*THE TASK*: If an entry holds a picture, drop the picture and restate the rest word for word.

(Dataset items)
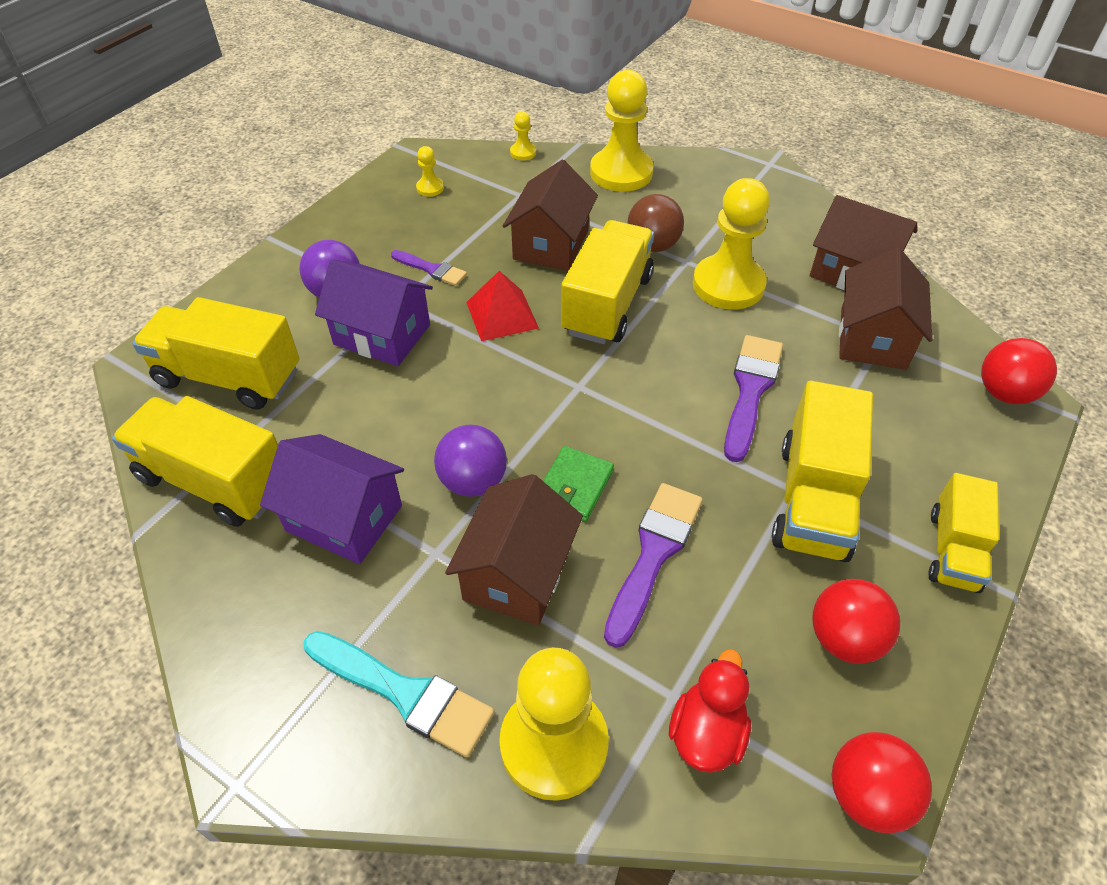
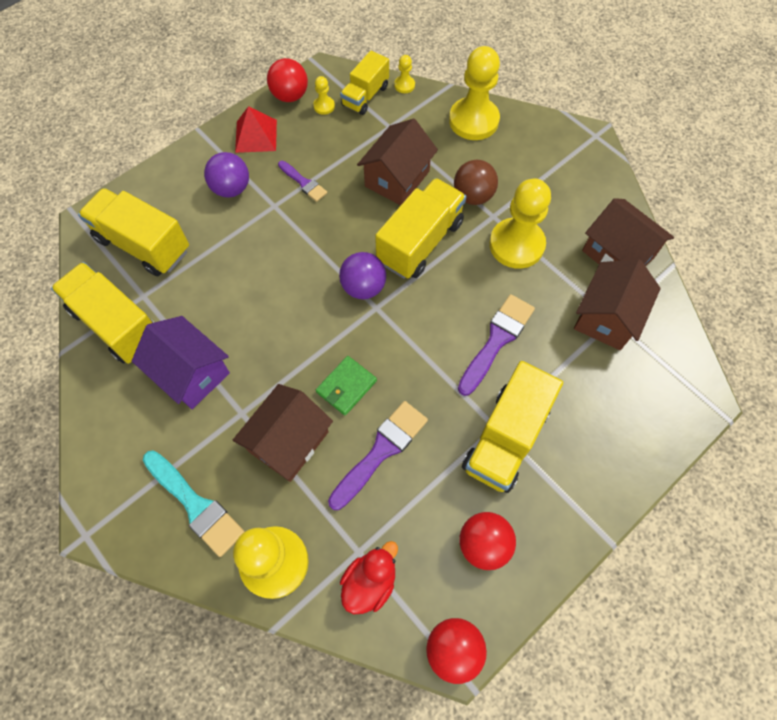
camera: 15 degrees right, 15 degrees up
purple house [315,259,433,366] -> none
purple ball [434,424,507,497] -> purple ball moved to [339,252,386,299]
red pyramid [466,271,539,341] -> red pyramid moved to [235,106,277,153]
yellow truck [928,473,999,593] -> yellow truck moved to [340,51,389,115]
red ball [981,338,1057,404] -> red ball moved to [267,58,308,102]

*RESULT OF THE TASK*:
camera: 15 degrees right, 15 degrees up
purple house [315,259,433,366] -> none
purple ball [434,424,507,497] -> purple ball moved to [339,252,386,299]
red pyramid [466,271,539,341] -> red pyramid moved to [235,106,277,153]
yellow truck [928,473,999,593] -> yellow truck moved to [340,51,389,115]
red ball [981,338,1057,404] -> red ball moved to [267,58,308,102]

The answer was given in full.